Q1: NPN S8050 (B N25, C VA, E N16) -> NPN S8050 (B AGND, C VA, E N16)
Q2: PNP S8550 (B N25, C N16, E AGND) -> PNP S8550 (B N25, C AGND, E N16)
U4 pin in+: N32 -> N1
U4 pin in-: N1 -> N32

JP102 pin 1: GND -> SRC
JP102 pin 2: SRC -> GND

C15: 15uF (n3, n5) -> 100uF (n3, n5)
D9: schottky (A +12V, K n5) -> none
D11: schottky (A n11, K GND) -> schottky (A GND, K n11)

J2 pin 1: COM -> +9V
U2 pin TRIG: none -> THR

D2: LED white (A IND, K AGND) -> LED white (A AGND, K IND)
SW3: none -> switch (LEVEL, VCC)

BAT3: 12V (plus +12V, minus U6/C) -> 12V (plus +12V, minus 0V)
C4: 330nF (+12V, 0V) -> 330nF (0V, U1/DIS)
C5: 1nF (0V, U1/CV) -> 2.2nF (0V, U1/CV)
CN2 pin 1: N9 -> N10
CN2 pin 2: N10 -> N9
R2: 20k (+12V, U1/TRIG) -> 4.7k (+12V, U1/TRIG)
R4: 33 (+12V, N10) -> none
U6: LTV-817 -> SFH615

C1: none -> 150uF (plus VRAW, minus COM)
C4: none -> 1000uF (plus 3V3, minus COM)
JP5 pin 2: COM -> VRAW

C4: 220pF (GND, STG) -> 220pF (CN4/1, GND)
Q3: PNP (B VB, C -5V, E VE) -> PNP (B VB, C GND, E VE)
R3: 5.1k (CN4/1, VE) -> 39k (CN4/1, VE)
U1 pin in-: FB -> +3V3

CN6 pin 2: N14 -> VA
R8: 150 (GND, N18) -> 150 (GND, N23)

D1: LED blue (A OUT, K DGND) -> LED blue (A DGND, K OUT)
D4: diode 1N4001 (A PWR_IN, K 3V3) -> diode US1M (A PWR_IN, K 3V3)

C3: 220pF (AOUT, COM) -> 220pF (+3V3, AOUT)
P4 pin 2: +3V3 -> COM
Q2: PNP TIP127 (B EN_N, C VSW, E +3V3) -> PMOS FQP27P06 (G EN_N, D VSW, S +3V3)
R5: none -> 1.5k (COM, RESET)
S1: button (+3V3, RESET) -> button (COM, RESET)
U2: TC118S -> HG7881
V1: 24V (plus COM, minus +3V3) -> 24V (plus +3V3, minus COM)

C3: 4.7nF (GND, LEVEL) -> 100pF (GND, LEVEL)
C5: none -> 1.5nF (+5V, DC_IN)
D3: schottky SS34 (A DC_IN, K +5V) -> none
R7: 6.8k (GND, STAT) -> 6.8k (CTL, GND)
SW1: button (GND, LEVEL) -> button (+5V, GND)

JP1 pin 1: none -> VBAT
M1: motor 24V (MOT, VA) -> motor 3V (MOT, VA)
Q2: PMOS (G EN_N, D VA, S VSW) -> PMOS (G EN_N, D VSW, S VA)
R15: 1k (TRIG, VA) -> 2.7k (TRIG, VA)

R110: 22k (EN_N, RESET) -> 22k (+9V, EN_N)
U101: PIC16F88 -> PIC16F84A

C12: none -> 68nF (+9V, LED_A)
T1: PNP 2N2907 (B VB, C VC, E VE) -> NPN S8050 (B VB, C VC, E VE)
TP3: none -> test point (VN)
* * *
The output must consist solely of the lines from the first line of the records through the line containing "C5: 1nF (0V, U1/CV) -> 2.2nF (0V, U1/CV)", reproduced exactly.

### Solution to this problem
Q1: NPN S8050 (B N25, C VA, E N16) -> NPN S8050 (B AGND, C VA, E N16)
Q2: PNP S8550 (B N25, C N16, E AGND) -> PNP S8550 (B N25, C AGND, E N16)
U4 pin in+: N32 -> N1
U4 pin in-: N1 -> N32

JP102 pin 1: GND -> SRC
JP102 pin 2: SRC -> GND

C15: 15uF (n3, n5) -> 100uF (n3, n5)
D9: schottky (A +12V, K n5) -> none
D11: schottky (A n11, K GND) -> schottky (A GND, K n11)

J2 pin 1: COM -> +9V
U2 pin TRIG: none -> THR

D2: LED white (A IND, K AGND) -> LED white (A AGND, K IND)
SW3: none -> switch (LEVEL, VCC)

BAT3: 12V (plus +12V, minus U6/C) -> 12V (plus +12V, minus 0V)
C4: 330nF (+12V, 0V) -> 330nF (0V, U1/DIS)
C5: 1nF (0V, U1/CV) -> 2.2nF (0V, U1/CV)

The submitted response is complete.